● **Information supplied**:
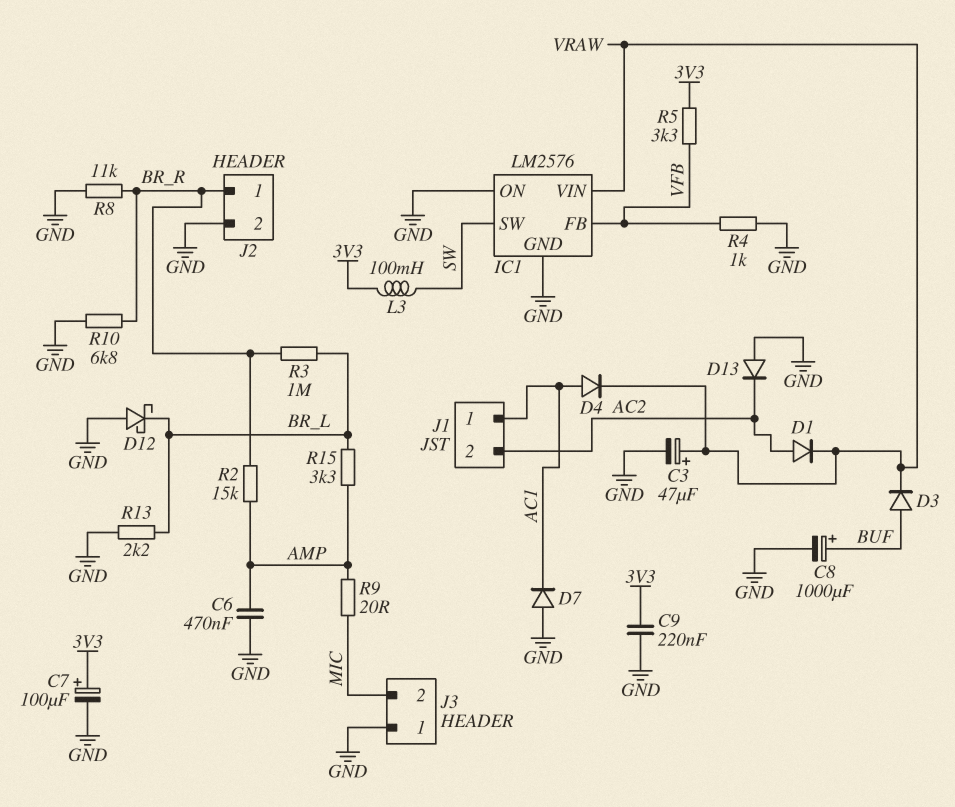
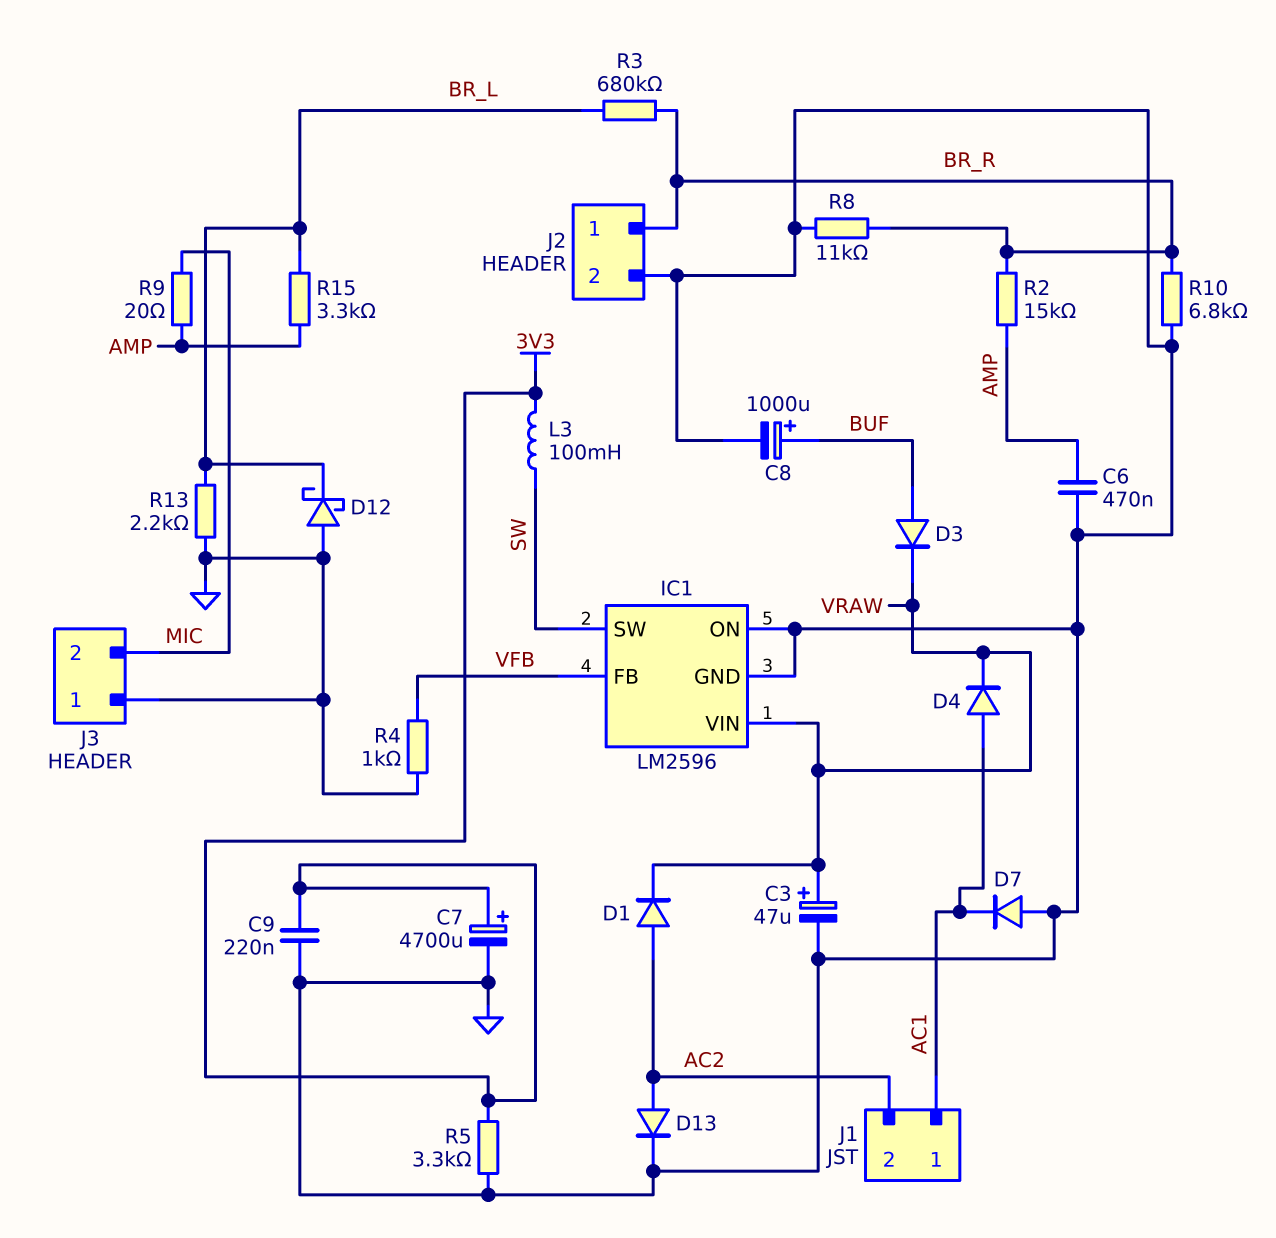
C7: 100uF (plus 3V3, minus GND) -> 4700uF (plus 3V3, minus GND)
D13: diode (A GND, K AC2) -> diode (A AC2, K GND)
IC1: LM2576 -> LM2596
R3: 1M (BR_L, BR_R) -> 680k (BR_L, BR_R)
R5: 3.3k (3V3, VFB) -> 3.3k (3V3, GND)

...

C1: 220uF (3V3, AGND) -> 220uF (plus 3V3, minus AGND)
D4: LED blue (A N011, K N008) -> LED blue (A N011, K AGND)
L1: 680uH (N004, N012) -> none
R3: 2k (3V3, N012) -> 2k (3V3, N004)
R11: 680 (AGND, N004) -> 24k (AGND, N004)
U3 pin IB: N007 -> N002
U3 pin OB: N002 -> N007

● **Instructions for the task**: The exact lines of the material above starting at the one that contains "C1: 220uF (3V3, AGND)" and ending at the one that contains "U3 pin OB: N002 -> N007" are what to retype; leave out everything else.

● **Solved problem**:
C1: 220uF (3V3, AGND) -> 220uF (plus 3V3, minus AGND)
D4: LED blue (A N011, K N008) -> LED blue (A N011, K AGND)
L1: 680uH (N004, N012) -> none
R3: 2k (3V3, N012) -> 2k (3V3, N004)
R11: 680 (AGND, N004) -> 24k (AGND, N004)
U3 pin IB: N007 -> N002
U3 pin OB: N002 -> N007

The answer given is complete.